[Before-and-after object lists]
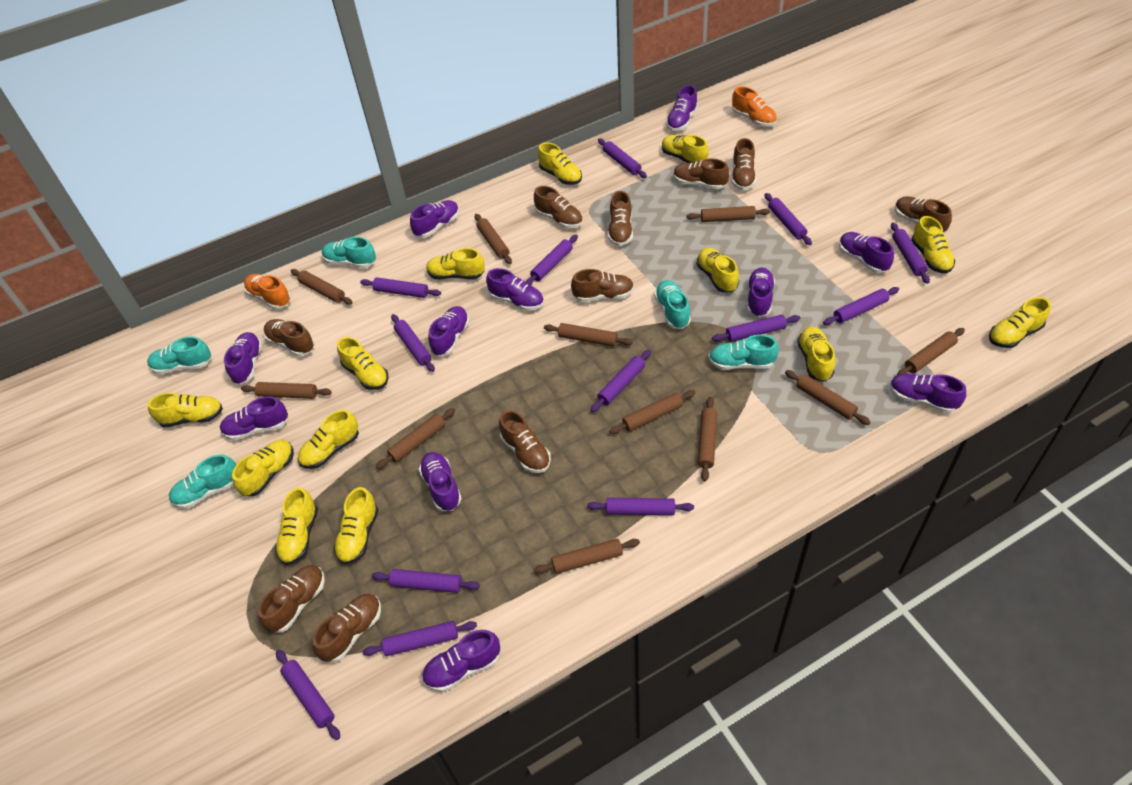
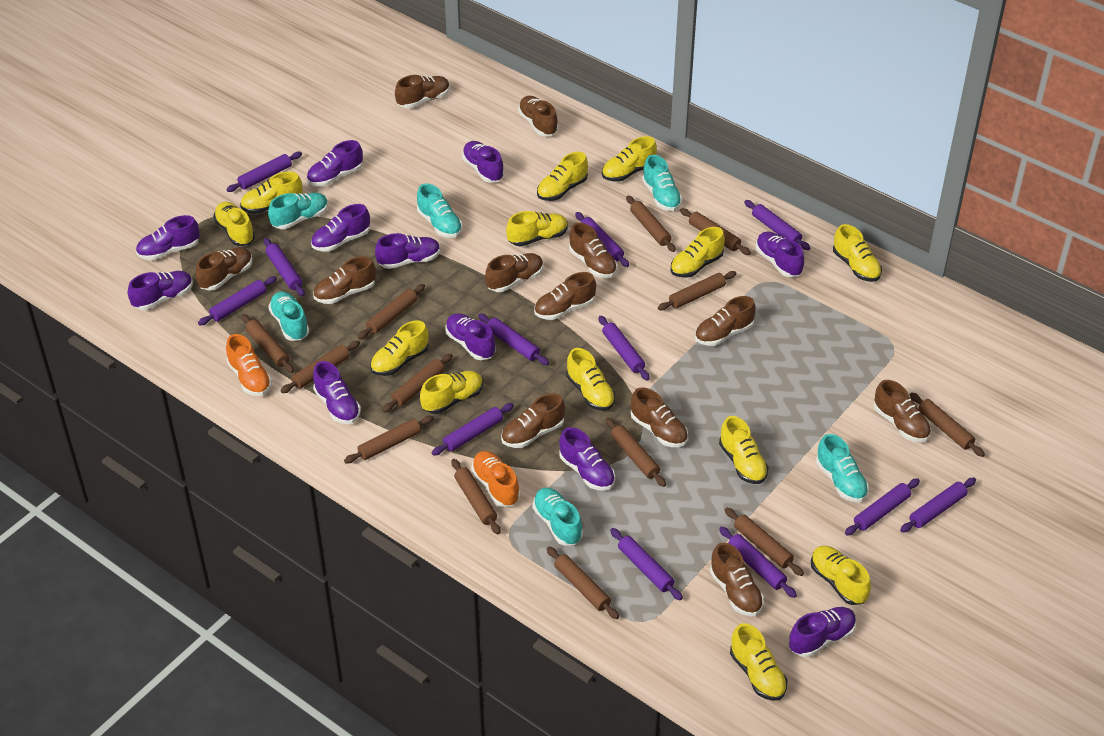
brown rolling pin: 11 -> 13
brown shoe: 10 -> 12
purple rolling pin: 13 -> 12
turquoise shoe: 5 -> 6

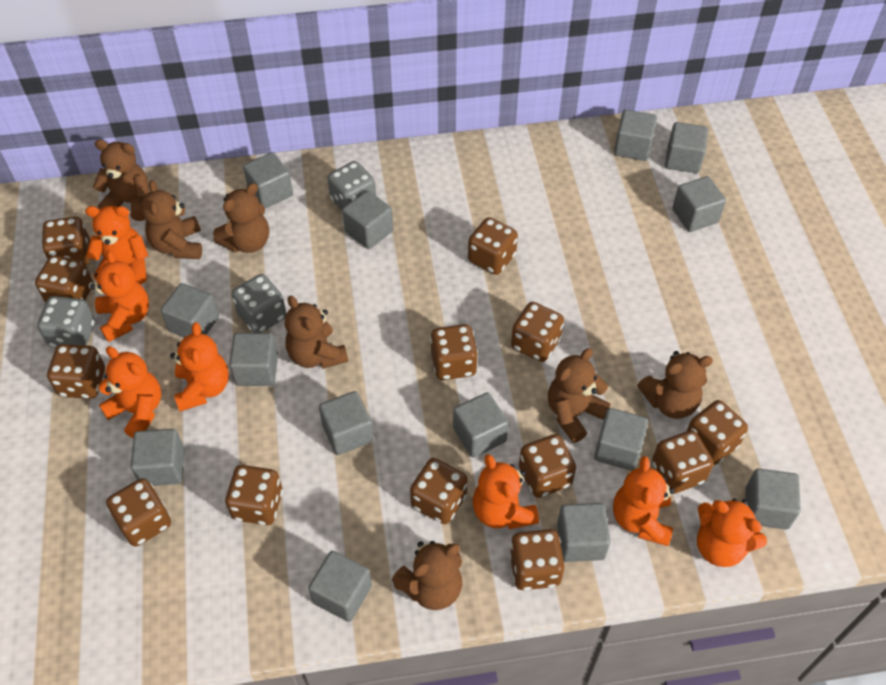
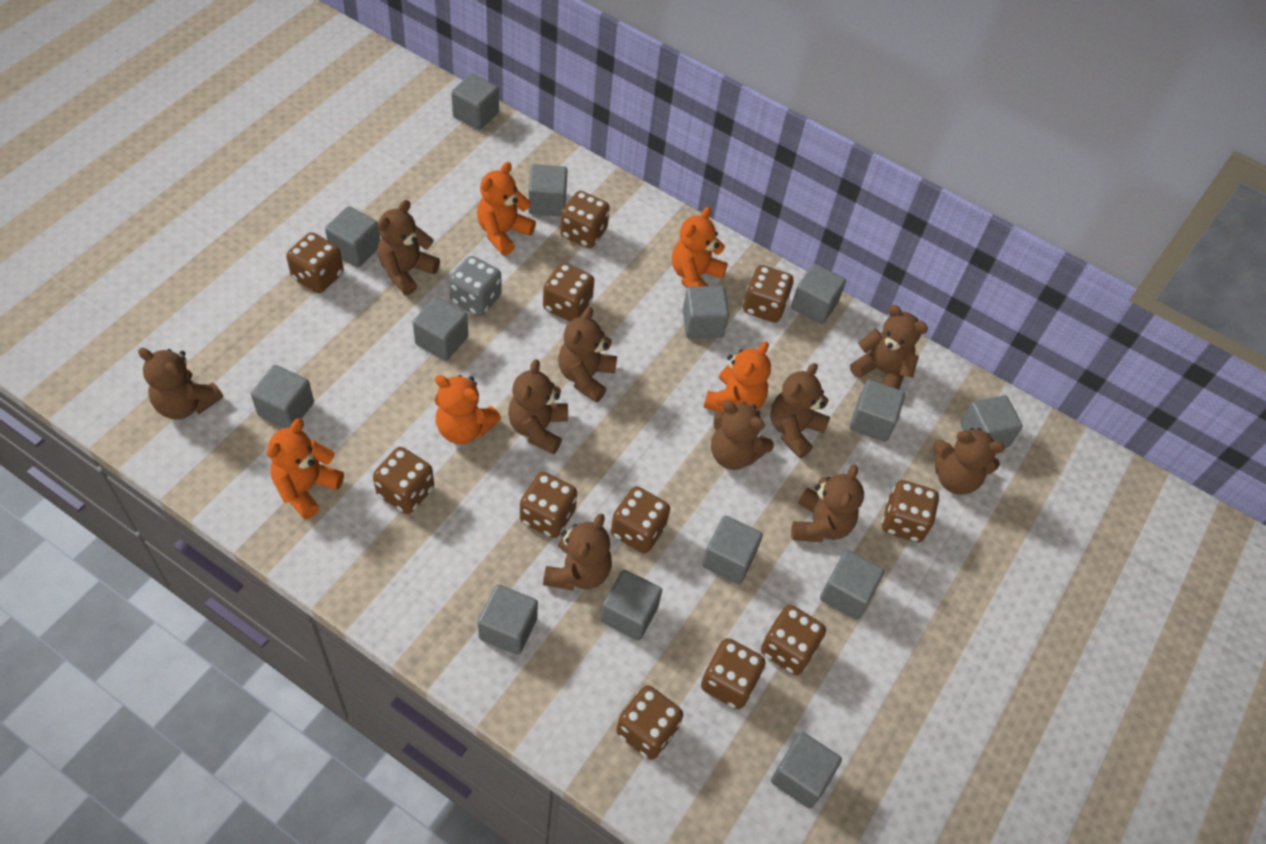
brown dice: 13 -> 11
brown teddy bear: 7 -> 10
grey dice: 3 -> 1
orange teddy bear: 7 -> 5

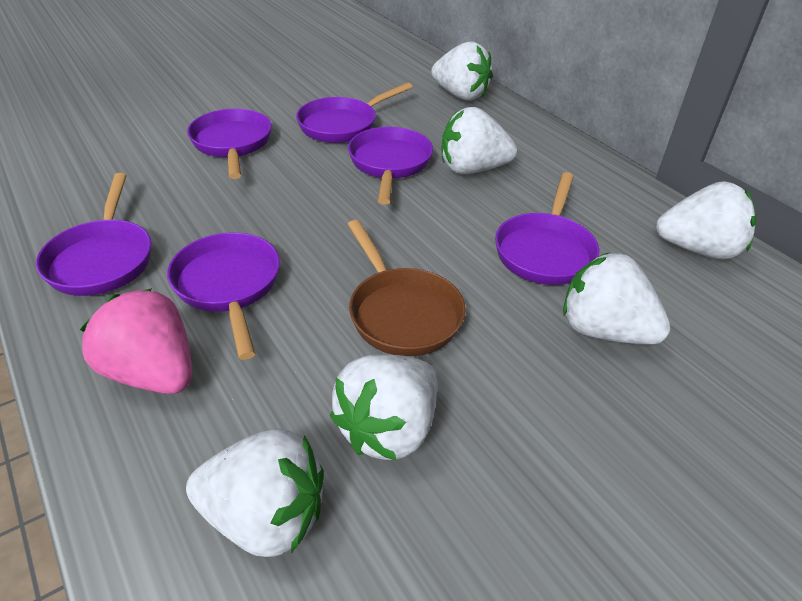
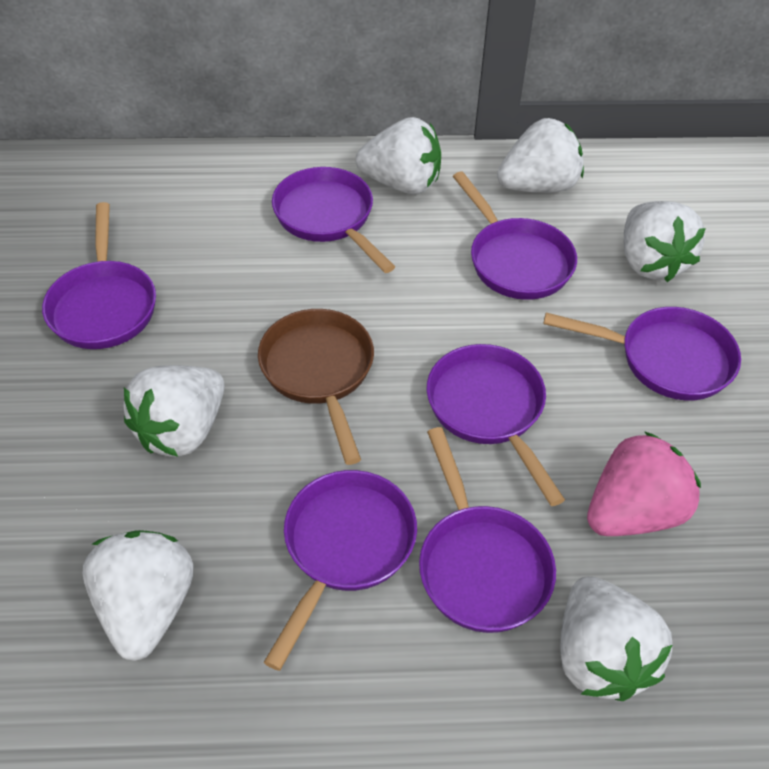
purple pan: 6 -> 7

Goal of the exercise: Only an exact copy of the entries, with no pictures, is expected as the answer.

Response below:
brown rolling pin: 11 -> 13
brown shoe: 10 -> 12
purple rolling pin: 13 -> 12
turquoise shoe: 5 -> 6

brown dice: 13 -> 11
brown teddy bear: 7 -> 10
grey dice: 3 -> 1
orange teddy bear: 7 -> 5

purple pan: 6 -> 7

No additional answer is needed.